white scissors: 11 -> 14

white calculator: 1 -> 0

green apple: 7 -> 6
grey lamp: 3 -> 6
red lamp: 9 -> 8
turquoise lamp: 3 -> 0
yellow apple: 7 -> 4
◇ ◇ ◇ ◇ ◇
## [What you need to do]
Search the data for "white" and list every line in which it occurs.

## [Written response]
white scissors: 11 -> 14
white calculator: 1 -> 0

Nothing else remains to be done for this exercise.